▶ **Prompt**
Copy down the listing below exactly. Do not include pictures.
[Source material]
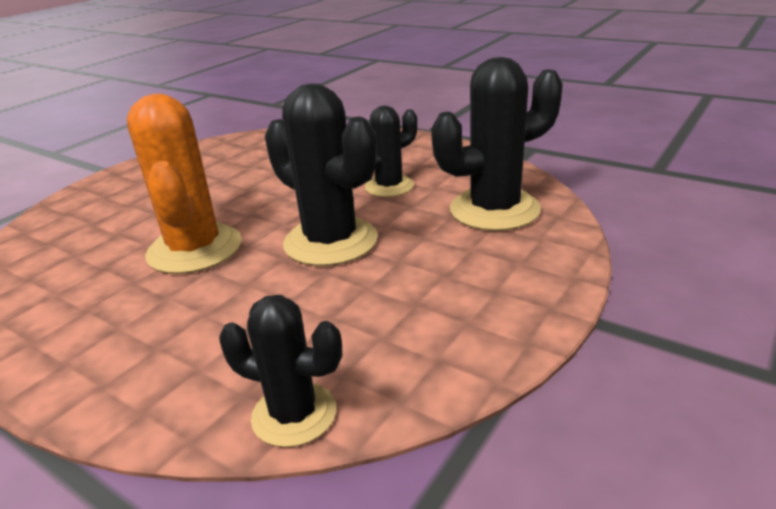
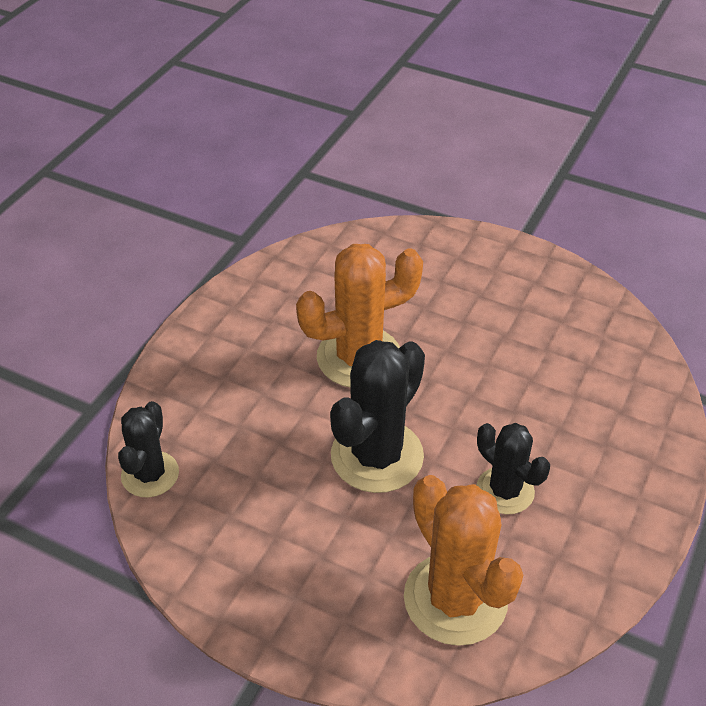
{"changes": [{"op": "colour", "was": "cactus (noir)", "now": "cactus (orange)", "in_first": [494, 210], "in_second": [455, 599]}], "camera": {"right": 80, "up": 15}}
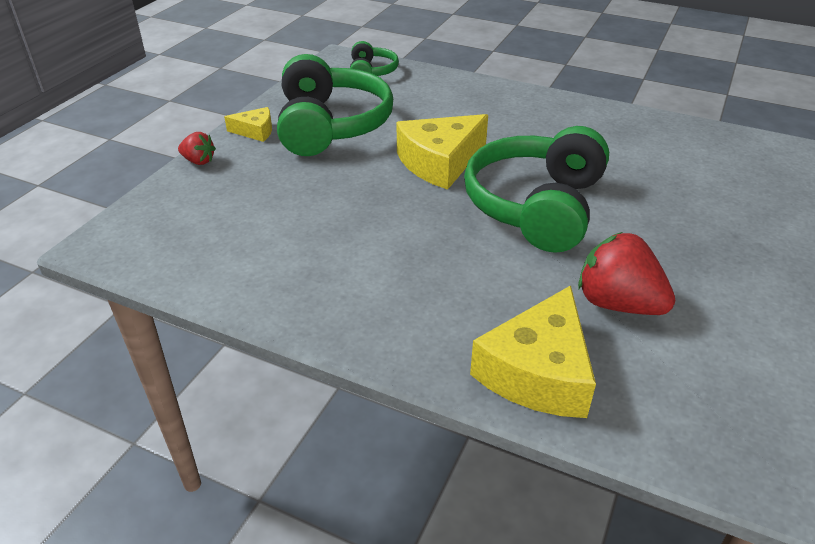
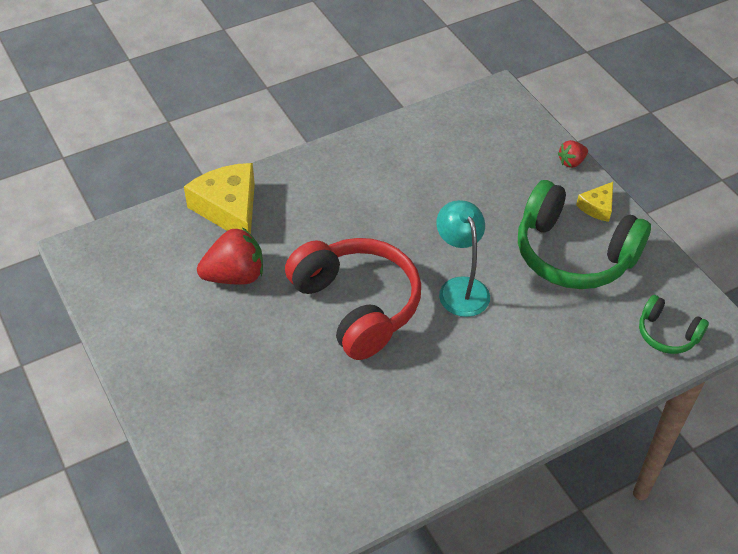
{"changes": [{"op": "colour", "was": "casque audio (vert)", "now": "casque audio (rouge)", "in_first": [537, 206], "in_second": [356, 306]}, {"op": "exchanged", "was": "fromage (jaune)", "now": "lampe (turquoise)", "in_first": [440, 162], "in_second": [460, 288]}], "camera": {"right": 125, "up": 10}}
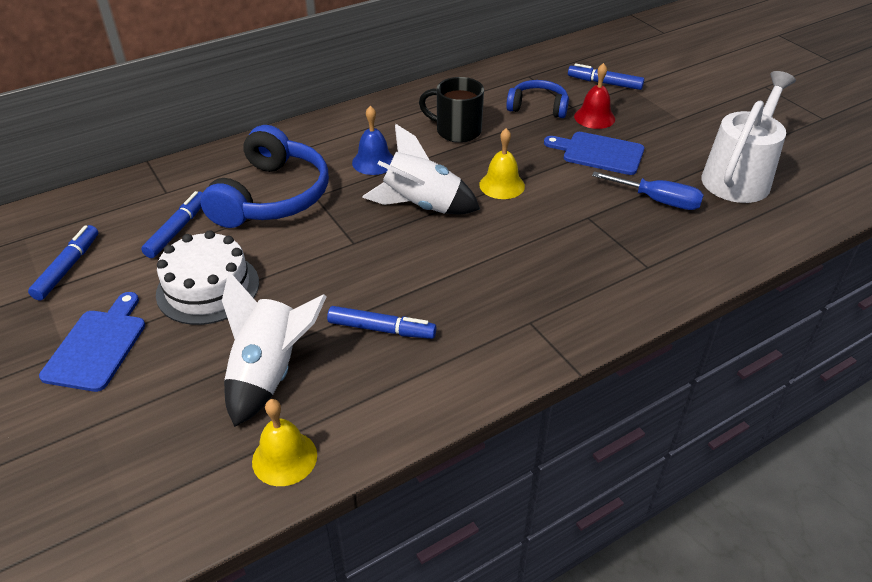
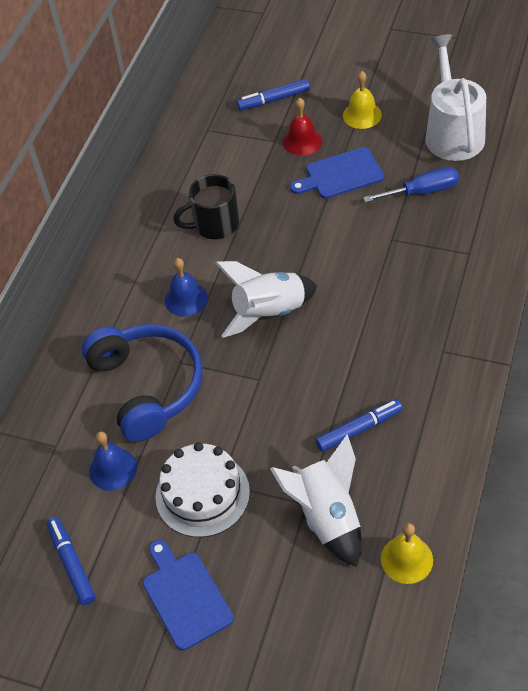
{"changes": [{"op": "exchanged", "was": "feutre (bleu)", "now": "cloche (bleu)", "in_first": [177, 230], "in_second": [113, 469]}, {"op": "relocated", "was": "cloche (jaune)", "in_first": [502, 185], "in_second": [362, 115]}, {"op": "missing", "was": "casque audio (bleu)", "in_first": [538, 107]}], "camera": {"right": -35, "up": 10}}
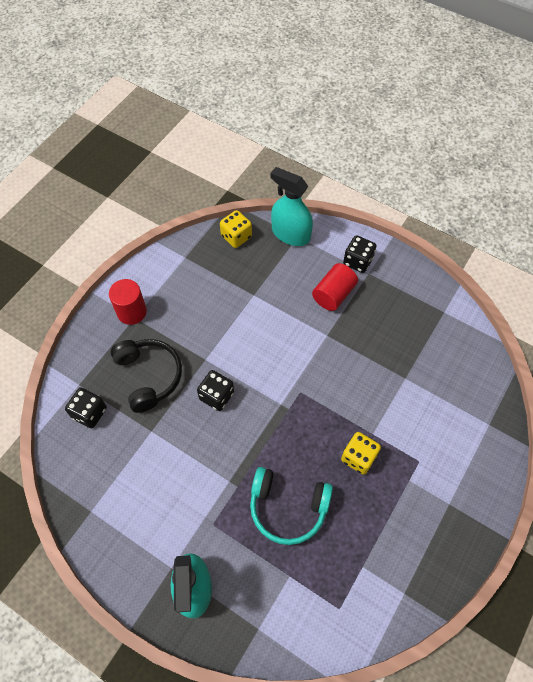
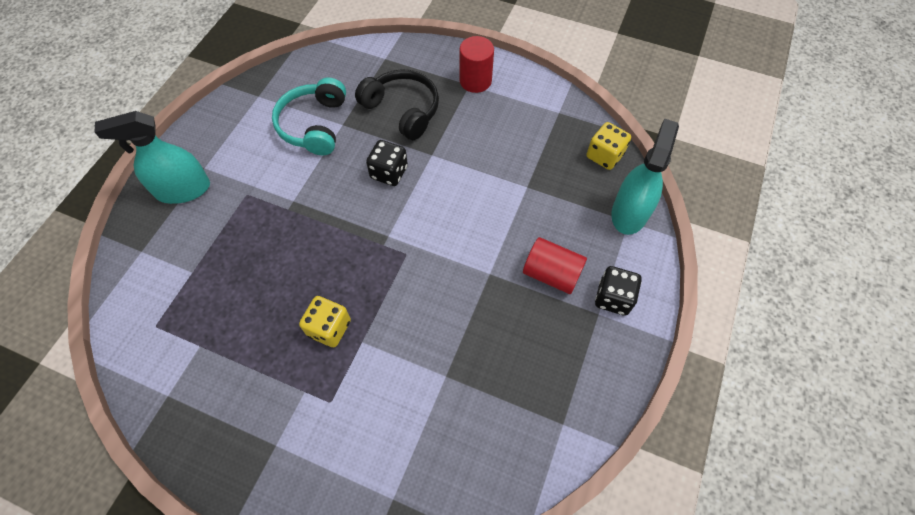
{"changes": [{"op": "relocated", "was": "casque audio (turquoise)", "in_first": [288, 508], "in_second": [314, 125]}, {"op": "spun", "was": "casque audio (noir)", "in_first": [149, 376], "in_second": [402, 110], "clockwise": -105}, {"op": "missing", "was": "dé (noir)", "in_first": [89, 413]}], "camera": {"right": 80, "up": 0}}
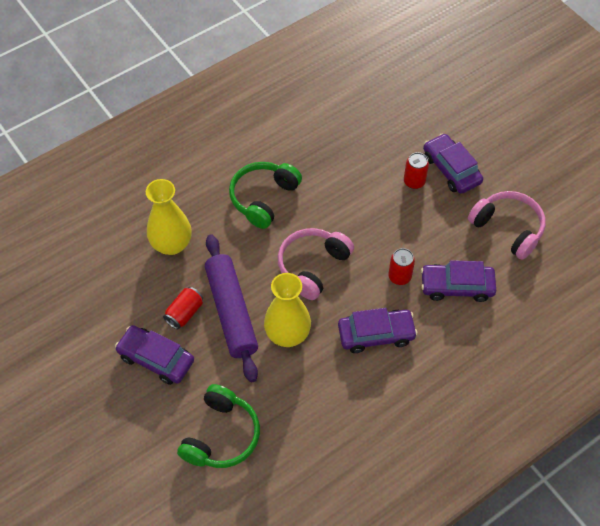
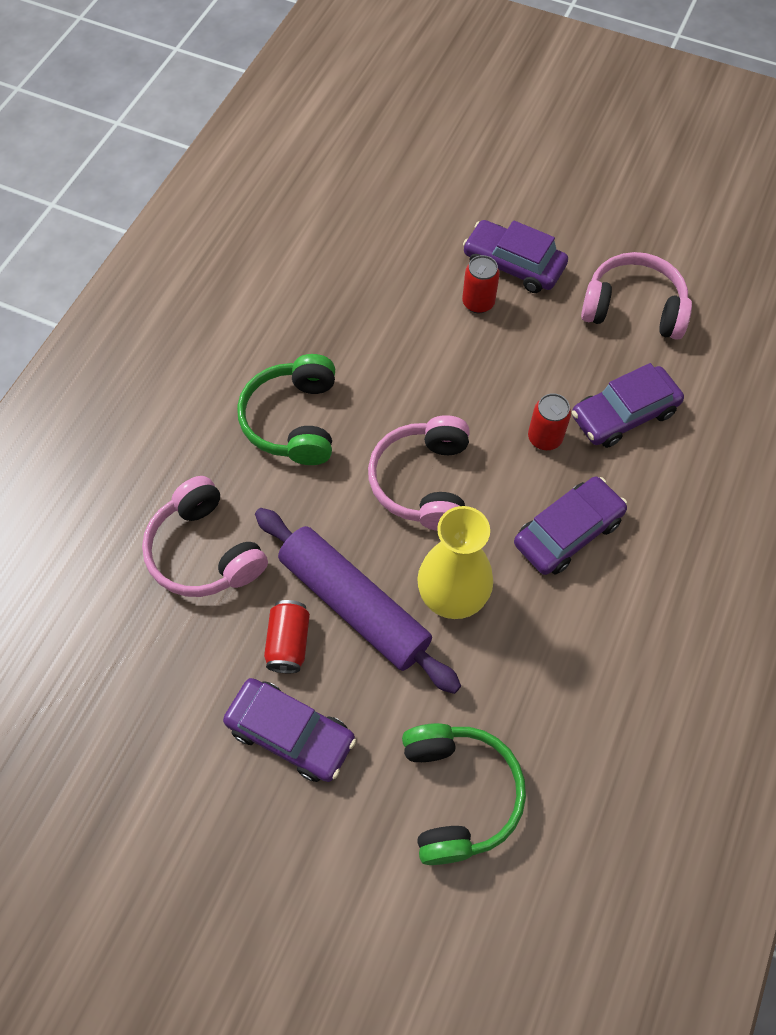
{"changes": [{"op": "exchanged", "was": "vase (jaune)", "now": "casque audio (rose)", "in_first": [171, 244], "in_second": [205, 551]}, {"op": "spun", "was": "voiture (violet)", "in_first": [156, 359], "in_second": [291, 734], "clockwise": -150}], "camera": {"right": -30, "up": 5}}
[/Source material]
▶ **Task result**
{"changes": [{"op": "colour", "was": "cactus (noir)", "now": "cactus (orange)", "in_first": [494, 210], "in_second": [455, 599]}], "camera": {"right": 80, "up": 15}}
{"changes": [{"op": "colour", "was": "casque audio (vert)", "now": "casque audio (rouge)", "in_first": [537, 206], "in_second": [356, 306]}, {"op": "exchanged", "was": "fromage (jaune)", "now": "lampe (turquoise)", "in_first": [440, 162], "in_second": [460, 288]}], "camera": {"right": 125, "up": 10}}
{"changes": [{"op": "exchanged", "was": "feutre (bleu)", "now": "cloche (bleu)", "in_first": [177, 230], "in_second": [113, 469]}, {"op": "relocated", "was": "cloche (jaune)", "in_first": [502, 185], "in_second": [362, 115]}, {"op": "missing", "was": "casque audio (bleu)", "in_first": [538, 107]}], "camera": {"right": -35, "up": 10}}
{"changes": [{"op": "relocated", "was": "casque audio (turquoise)", "in_first": [288, 508], "in_second": [314, 125]}, {"op": "spun", "was": "casque audio (noir)", "in_first": [149, 376], "in_second": [402, 110], "clockwise": -105}, {"op": "missing", "was": "dé (noir)", "in_first": [89, 413]}], "camera": {"right": 80, "up": 0}}
{"changes": [{"op": "exchanged", "was": "vase (jaune)", "now": "casque audio (rose)", "in_first": [171, 244], "in_second": [205, 551]}, {"op": "spun", "was": "voiture (violet)", "in_first": [156, 359], "in_second": [291, 734], "clockwise": -150}], "camera": {"right": -30, "up": 5}}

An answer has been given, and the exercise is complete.